#### [Task goal]
The expected result is an exact restatement of the data, free of pictures.
Start of Data for the task
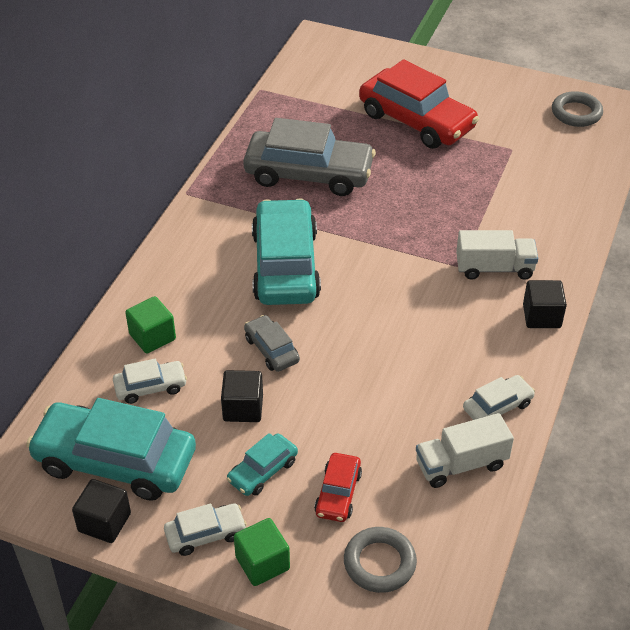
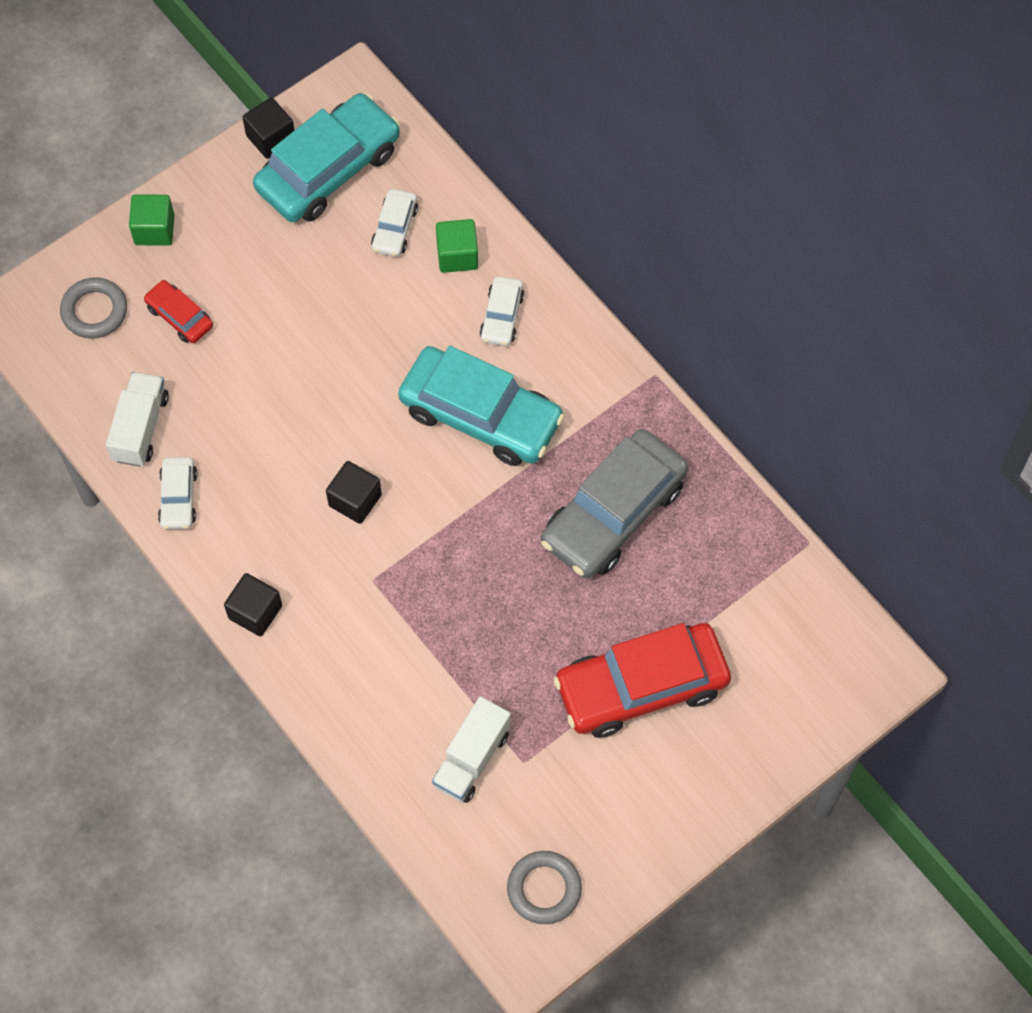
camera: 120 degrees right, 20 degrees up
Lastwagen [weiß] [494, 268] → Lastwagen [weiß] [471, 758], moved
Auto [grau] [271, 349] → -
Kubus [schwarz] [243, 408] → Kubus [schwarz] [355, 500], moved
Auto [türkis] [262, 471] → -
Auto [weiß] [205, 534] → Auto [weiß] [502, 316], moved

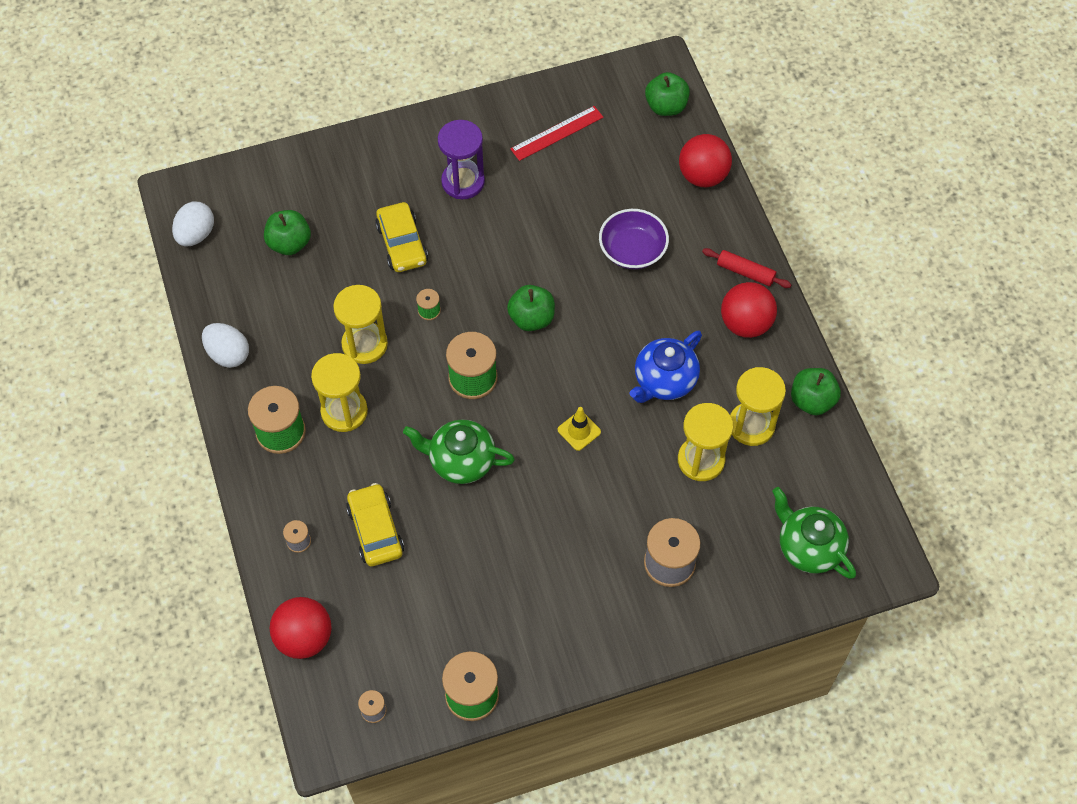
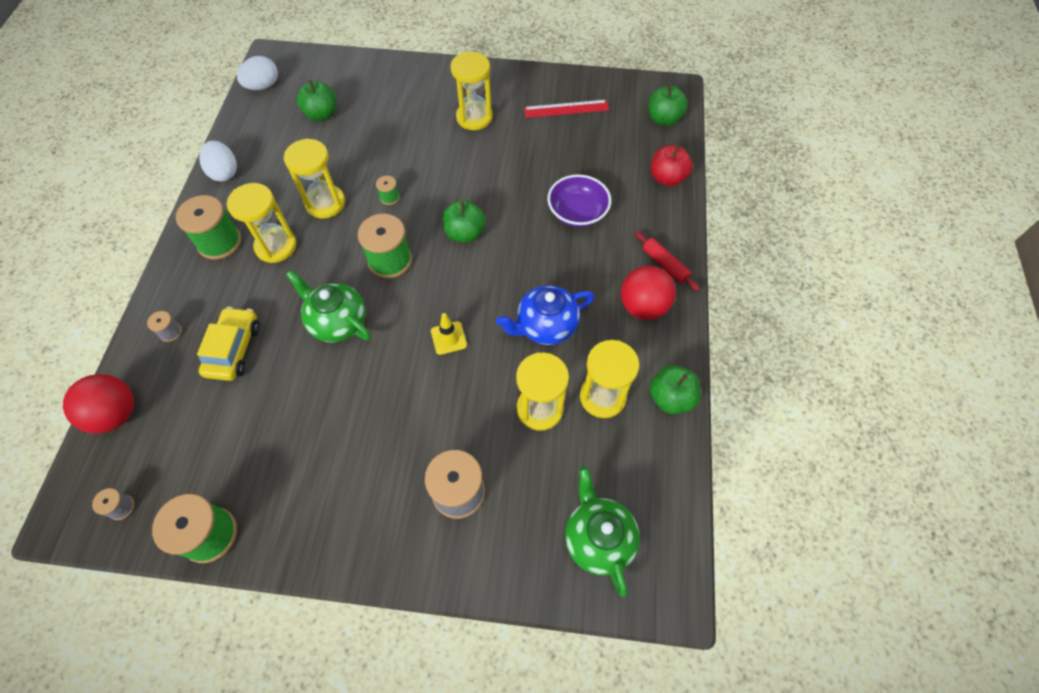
camera: 25 degrees right, 0 degrees up
Sanduhr [lila] [463, 182] → Sanduhr [gelb] [474, 117]
Ball [rot] [703, 176] → Apfel [rot] [667, 178]
Auto [gelb] [402, 244] → -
End of Data for the task
#### [Output for this exercise]
camera: 120 degrees right, 20 degrees up
Lastwagen [weiß] [494, 268] → Lastwagen [weiß] [471, 758], moved
Auto [grau] [271, 349] → -
Kubus [schwarz] [243, 408] → Kubus [schwarz] [355, 500], moved
Auto [türkis] [262, 471] → -
Auto [weiß] [205, 534] → Auto [weiß] [502, 316], moved

camera: 25 degrees right, 0 degrees up
Sanduhr [lila] [463, 182] → Sanduhr [gelb] [474, 117]
Ball [rot] [703, 176] → Apfel [rot] [667, 178]
Auto [gelb] [402, 244] → -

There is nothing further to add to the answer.